** Objective **
Rewrite the data below with every "centreline" changed to "centerline" and nothing else altered. Leave the pictures out of your version.

Recorded data:
------------

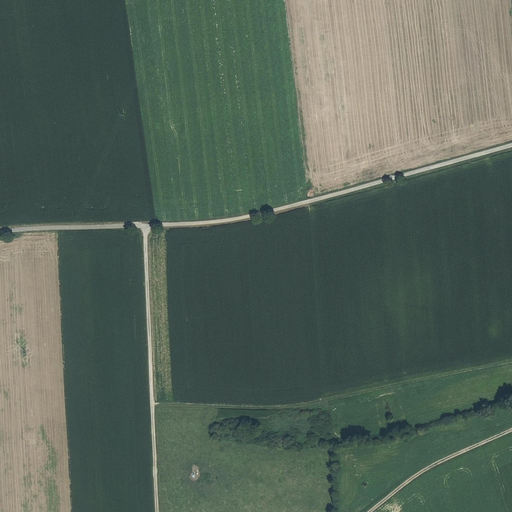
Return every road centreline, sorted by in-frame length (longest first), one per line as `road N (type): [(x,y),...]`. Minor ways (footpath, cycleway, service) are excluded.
road 1 (track): [(0,234),(248,216),(511,145)]
road 2 (track): [(157,511),(144,224)]
road 3 (track): [(367,511),(434,463),(511,429)]
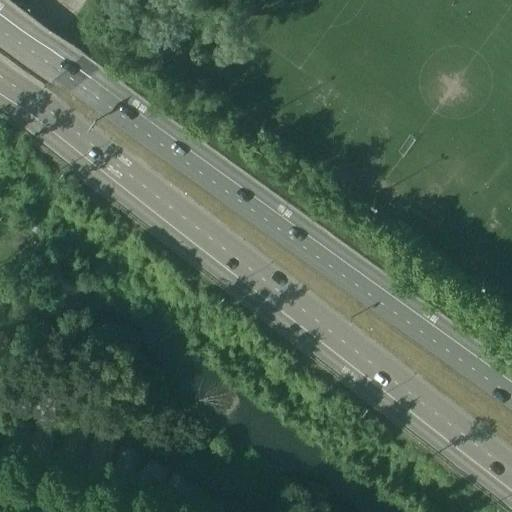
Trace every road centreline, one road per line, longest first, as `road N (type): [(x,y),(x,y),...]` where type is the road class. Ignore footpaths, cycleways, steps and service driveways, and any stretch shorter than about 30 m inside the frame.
road 1 (trunk): [(0,76),(511,471)]
road 2 (trunk): [(511,401),(0,26)]
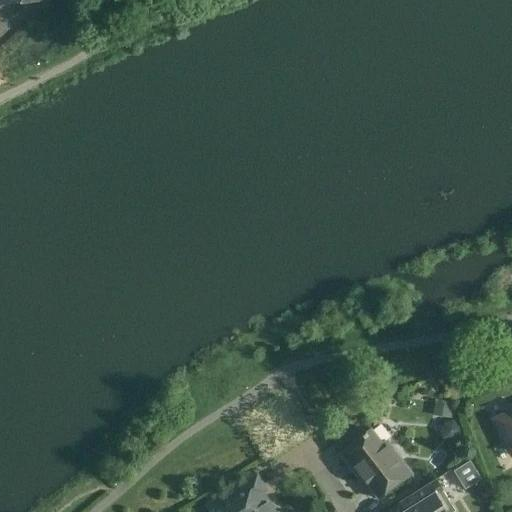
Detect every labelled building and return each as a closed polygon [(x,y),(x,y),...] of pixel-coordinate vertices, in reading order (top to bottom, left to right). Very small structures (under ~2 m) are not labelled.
[(50,8),(48,0),(0,0),(0,7),(22,4),(23,12),(50,8)] [(511,419),(497,427),(511,456),(511,419)] [(390,454),(371,430),(341,453),(358,475),(360,473),(380,498),(412,474),(394,451),(390,454)] [(275,511),(274,511),(254,478),(208,506),(211,511),(275,511)] [(407,511),(406,511),(453,511),(456,511),(436,479),(416,492),(400,502),(407,511)]
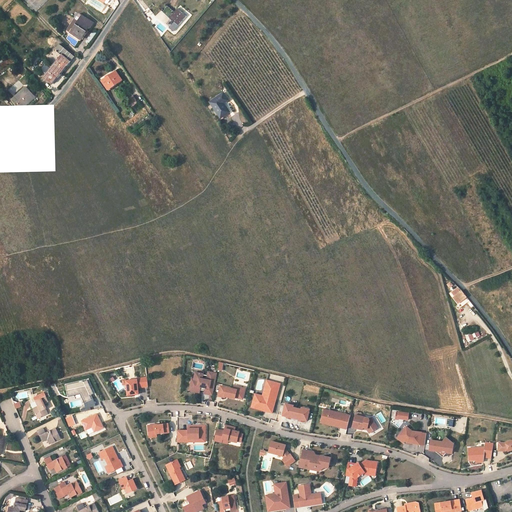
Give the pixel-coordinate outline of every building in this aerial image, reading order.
[(178,8),(170,18),(178,25),(186,16),(178,8)] [(76,19),(79,21),(71,34),(79,39),(83,33),(85,34),(89,27),(90,28),(93,23),(79,14),(76,19)] [(79,21),(76,19),(75,18),(67,30),(71,34),(79,21)] [(54,79),(66,65),(67,66),(75,57),(59,44),(55,49),(62,54),(43,77),(52,84),(55,80),(54,79)] [(102,80),(107,89),(115,84),(121,80),(116,71),(102,80)] [(22,108),(35,97),(19,80),(9,90),(15,97),(13,99),(22,108)] [(224,92),(210,101),(221,116),(228,111),(223,102),(228,99),(224,92)] [(467,296),(462,291),(460,292),(458,290),(456,292),(458,294),(457,295),(462,300),(467,296)] [(461,303),(462,305),(467,302),(471,308),(473,306),(467,298),(461,303)] [(467,342),(477,338),(475,332),(465,336),(467,342)] [(195,371),(194,378),(192,377),(190,390),(200,392),(201,389),(201,387),(205,388),(206,387),(210,387),(208,393),(213,394),(216,381),(207,379),(203,378),(204,373),(195,371)] [(209,371),(207,379),(216,381),(217,373),(209,371)] [(138,387),(148,386),(147,377),(137,378),(137,379),(126,380),(128,395),(135,394),(135,393),(137,393),(137,394),(139,394),(138,387)] [(74,382),(65,384),(67,396),(81,392),(85,402),(92,400),(90,395),(93,394),(87,380),(84,381),(81,381),(74,382)] [(261,396),(254,394),(253,397),(265,400),(266,397),(263,397),(266,386),(269,383),(270,384),(271,382),(265,380),(261,396)] [(264,411),(271,413),(275,397),(273,396),(275,389),(277,390),(279,384),(271,382),(270,384),(269,383),(266,386),(263,397),(266,397),(265,400),(253,397),(250,408),(262,411),(263,410),(265,410),(264,411)] [(243,400),(245,390),(238,388),(237,390),(234,389),(221,385),(218,395),(225,397),(225,396),(232,398),(232,396),(235,397),(243,400)] [(35,398),(36,401),(39,406),(34,409),(38,419),(49,414),(44,404),(49,402),(47,396),(44,397),(43,394),(35,398)] [(293,407),(284,406),(282,415),(286,416),(290,417),(291,416),(295,417),(296,408),(293,407)] [(300,409),(296,408),(295,417),(298,418),(298,419),(299,419),(302,419),(306,420),(308,411),(300,409)] [(330,410),(324,409),(320,422),(331,425),(331,423),(338,425),(338,427),(347,429),(349,419),(345,418),(346,414),(337,412),(336,415),(330,413),(330,410)] [(88,435),(104,427),(97,413),(81,420),(88,435)] [(72,415),(65,418),(69,427),(76,424),(72,415)] [(355,415),(352,427),(363,429),(363,427),(367,428),(367,429),(369,433),(378,428),(375,424),(372,423),(369,419),(368,418),(362,416),(355,415)] [(164,433),(169,432),(168,423),(160,424),(155,425),(155,424),(148,425),(149,434),(156,433),(164,432),(164,433)] [(188,430),(177,430),(177,442),(188,442),(188,439),(199,439),(199,442),(205,442),(205,425),(199,425),(199,428),(193,428),(193,425),(188,425),(188,430)] [(411,442),(420,444),(422,432),(412,431),(406,426),(399,435),(405,440),(411,441),(411,442)] [(44,428),(39,430),(44,441),(49,438),(51,444),(62,439),(57,428),(46,432),(44,428)] [(224,434),(216,432),(214,440),(222,442),(223,439),(228,440),(237,442),(237,441),(239,433),(239,432),(234,431),(225,428),(225,431),(224,434)] [(81,439),(87,437),(85,431),(78,434),(81,439)] [(437,440),(431,439),(430,449),(432,450),(436,450),(438,452),(443,456),(444,455),(446,452),(450,447),(454,443),(446,437),(443,441),(442,442),(436,441),(437,440)] [(511,440),(506,442),(506,443),(499,442),(499,450),(507,451),(508,450),(508,451),(511,449),(511,440)] [(286,445),(272,441),(269,450),(273,452),(273,453),(283,456),(284,458),(282,459),(287,466),(295,460),(291,454),(290,455),(285,448),(286,445)] [(492,458),(494,443),(486,442),(485,447),(469,448),(469,460),(477,459),(484,459),(484,457),(492,458)] [(113,445),(97,452),(107,474),(123,467),(113,445)] [(330,463),(331,458),(321,456),(321,457),(316,455),(315,454),(312,455),(309,451),(303,450),(299,467),(309,469),(310,466),(318,468),(320,470),(324,467),(327,468),(328,463),(330,463)] [(51,456),(45,459),(50,469),(55,467),(58,472),(68,467),(63,456),(53,461),(51,456)] [(181,466),(177,459),(166,465),(176,484),(185,479),(181,471),(180,472),(177,468),(179,467),(181,466)] [(351,476),(349,485),(355,486),(356,479),(357,477),(358,475),(361,473),(363,473),(365,472),(376,473),(377,462),(365,460),(360,464),(356,464),(349,469),(347,469),(346,475),(351,476)] [(137,489),(133,477),(128,479),(127,475),(118,479),(126,499),(135,495),(133,490),(137,489)] [(66,481),(61,483),(66,494),(71,492),(73,497),(83,492),(78,481),(68,485),(66,481)] [(286,483),(274,485),(276,494),(272,495),(273,500),(267,501),(268,508),(283,505),(284,509),(291,508),(286,483)] [(293,495),(294,501),(300,500),(301,507),(308,505),(308,504),(310,503),(311,505),(316,504),(316,501),(322,500),(321,492),(311,494),(309,484),(299,485),(301,498),(298,499),(297,495),(293,495)] [(467,499),(469,508),(474,506),(475,509),(483,506),(482,500),(485,500),(482,490),(473,492),(474,497),(474,499),(472,499),(471,498),(467,499)] [(236,509),(234,496),(223,498),(223,501),(219,502),(220,511),(225,511),(225,509),(231,508),(231,510),(236,509)] [(29,499),(27,499),(20,498),(18,497),(15,508),(10,506),(8,511),(20,511),(21,509),(26,510),(29,499)] [(462,510),(460,499),(435,503),(436,511),(442,511),(443,510),(452,508),(453,511),(462,510)] [(398,507),(398,511),(412,511),(413,511),(415,511),(420,511),(418,502),(415,501),(407,503),(408,505),(398,507)] [(83,503),(77,505),(80,511),(99,511),(95,503),(85,508),(83,503)]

------------

** Result of the exercise **
Return every road centerline, sorted by in-frame length (longest first), one per line as `road N (type): [(x,y),...]`. Minor ways (footpath, cycleway, service) are excluded.
road 1 (track): [(0,234),(248,216),(511,145)]
road 2 (track): [(157,511),(144,224)]
road 3 (track): [(367,511),(434,463),(511,429)]
Trace every road centerline, one road per line, longest first, as `road N (type): [(x,y),(x,y),...]` where type is the road class. Ignore footpaths, cycleways, steps and service driveways, and any stretch shorter than about 30 m inside the frame.
road 1 (trunk): [(0,76),(511,471)]
road 2 (trunk): [(511,401),(0,26)]
Detect every labelled building and return each as a closed polygon [(x,y),(x,y),...] of pixel-coordinate vertices, in reading order (top to bottom, left to right). Very small structures (under ~2 m) are not labelled.
[(50,8),(48,0),(0,0),(0,7),(22,4),(23,12),(50,8)] [(511,419),(497,427),(511,456),(511,419)] [(390,454),(371,430),(341,453),(358,475),(360,473),(380,498),(412,474),(394,451),(390,454)] [(275,511),(274,511),(254,478),(208,506),(211,511),(275,511)] [(407,511),(406,511),(453,511),(456,511),(436,479),(416,492),(400,502),(407,511)]
Give the pixel-coordinate outline of every building in this aerial image, reading order.
[(178,8),(170,18),(178,25),(186,16),(178,8)] [(76,19),(79,21),(71,34),(79,39),(83,33),(85,34),(89,27),(90,28),(93,23),(79,14),(76,19)] [(79,21),(76,19),(75,18),(67,30),(71,34),(79,21)] [(54,79),(66,65),(67,66),(75,57),(59,44),(55,49),(62,54),(43,77),(52,84),(55,80),(54,79)] [(102,80),(107,89),(115,84),(121,80),(116,71),(102,80)] [(22,108),(35,97),(19,80),(9,90),(15,97),(13,99),(22,108)] [(224,92),(210,101),(221,116),(228,111),(223,102),(228,99),(224,92)] [(467,296),(462,291),(460,292),(458,290),(456,292),(458,294),(457,295),(462,300),(467,296)] [(461,303),(462,305),(467,302),(471,308),(473,306),(467,298),(461,303)] [(467,342),(477,338),(475,332),(465,336),(467,342)] [(195,371),(194,378),(192,377),(190,390),(200,392),(201,389),(201,387),(205,388),(206,387),(210,387),(208,393),(213,394),(216,381),(207,379),(203,378),(204,373),(195,371)] [(209,371),(207,379),(216,381),(217,373),(209,371)] [(138,387),(148,386),(147,377),(137,378),(137,379),(126,380),(128,395),(135,394),(135,393),(137,393),(137,394),(139,394),(138,387)] [(74,382),(65,384),(67,396),(81,392),(85,402),(92,400),(90,395),(93,394),(87,380),(84,381),(81,381),(74,382)] [(261,396),(254,394),(253,397),(265,400),(266,397),(263,397),(266,386),(269,383),(270,384),(271,382),(265,380),(261,396)] [(264,411),(271,413),(275,397),(273,396),(275,389),(277,390),(279,384),(271,382),(270,384),(269,383),(266,386),(263,397),(266,397),(265,400),(253,397),(250,408),(262,411),(263,410),(265,410),(264,411)] [(243,400),(245,390),(238,388),(237,390),(234,389),(221,385),(218,395),(225,397),(225,396),(232,398),(232,396),(235,397),(243,400)] [(35,398),(36,401),(39,406),(34,409),(38,419),(49,414),(44,404),(49,402),(47,396),(44,397),(43,394),(35,398)] [(293,407),(284,406),(282,415),(286,416),(290,417),(291,416),(295,417),(296,408),(293,407)] [(300,409),(296,408),(295,417),(298,418),(298,419),(299,419),(302,419),(306,420),(308,411),(300,409)] [(330,410),(324,409),(320,422),(331,425),(331,423),(338,425),(338,427),(347,429),(349,419),(345,418),(346,414),(337,412),(336,415),(330,413),(330,410)] [(88,435),(104,427),(97,413),(81,420),(88,435)] [(72,415),(65,418),(69,427),(76,424),(72,415)] [(355,415),(352,427),(363,429),(363,427),(367,428),(367,429),(369,433),(378,428),(375,424),(372,423),(369,419),(368,418),(362,416),(355,415)] [(164,433),(169,432),(168,423),(160,424),(155,425),(155,424),(148,425),(149,434),(156,433),(164,432),(164,433)] [(188,430),(177,430),(177,442),(188,442),(188,439),(199,439),(199,442),(205,442),(205,425),(199,425),(199,428),(193,428),(193,425),(188,425),(188,430)] [(411,442),(420,444),(422,432),(412,431),(406,426),(399,435),(405,440),(411,441),(411,442)] [(44,428),(39,430),(44,441),(49,438),(51,444),(62,439),(57,428),(46,432),(44,428)] [(224,434),(216,432),(214,440),(222,442),(223,439),(228,440),(237,442),(237,441),(239,433),(239,432),(234,431),(225,428),(225,431),(224,434)] [(81,439),(87,437),(85,431),(78,434),(81,439)] [(437,440),(431,439),(430,449),(432,450),(436,450),(438,452),(443,456),(444,455),(446,452),(450,447),(454,443),(446,437),(443,441),(442,442),(436,441),(437,440)] [(511,440),(506,442),(506,443),(499,442),(499,450),(507,451),(508,450),(508,451),(511,449),(511,440)] [(286,445),(272,441),(269,450),(273,452),(273,453),(283,456),(284,458),(282,459),(287,466),(295,460),(291,454),(290,455),(285,448),(286,445)] [(492,458),(494,443),(486,442),(485,447),(469,448),(469,460),(477,459),(484,459),(484,457),(492,458)] [(113,445),(97,452),(107,474),(123,467),(113,445)] [(330,463),(331,458),(321,456),(321,457),(316,455),(315,454),(312,455),(309,451),(303,450),(299,467),(309,469),(310,466),(318,468),(320,470),(324,467),(327,468),(328,463),(330,463)] [(51,456),(45,459),(50,469),(55,467),(58,472),(68,467),(63,456),(53,461),(51,456)] [(181,466),(177,459),(166,465),(176,484),(185,479),(181,471),(180,472),(177,468),(179,467),(181,466)] [(351,476),(349,485),(355,486),(356,479),(357,477),(358,475),(361,473),(363,473),(365,472),(376,473),(377,462),(365,460),(360,464),(356,464),(349,469),(347,469),(346,475),(351,476)] [(137,489),(133,477),(128,479),(127,475),(118,479),(126,499),(135,495),(133,490),(137,489)] [(66,481),(61,483),(66,494),(71,492),(73,497),(83,492),(78,481),(68,485),(66,481)] [(286,483),(274,485),(276,494),(272,495),(273,500),(267,501),(268,508),(283,505),(284,509),(291,508),(286,483)] [(293,495),(294,501),(300,500),(301,507),(308,505),(308,504),(310,503),(311,505),(316,504),(316,501),(322,500),(321,492),(311,494),(309,484),(299,485),(301,498),(298,499),(297,495),(293,495)] [(467,499),(469,508),(474,506),(475,509),(483,506),(482,500),(485,500),(482,490),(473,492),(474,497),(474,499),(472,499),(471,498),(467,499)] [(236,509),(234,496),(223,498),(223,501),(219,502),(220,511),(225,511),(225,509),(231,508),(231,510),(236,509)] [(29,499),(27,499),(20,498),(18,497),(15,508),(10,506),(8,511),(20,511),(21,509),(26,510),(29,499)] [(462,510),(460,499),(435,503),(436,511),(442,511),(443,510),(452,508),(453,511),(462,510)] [(398,507),(398,511),(412,511),(413,511),(415,511),(420,511),(418,502),(415,501),(407,503),(408,505),(398,507)] [(83,503),(77,505),(80,511),(99,511),(95,503),(85,508),(83,503)]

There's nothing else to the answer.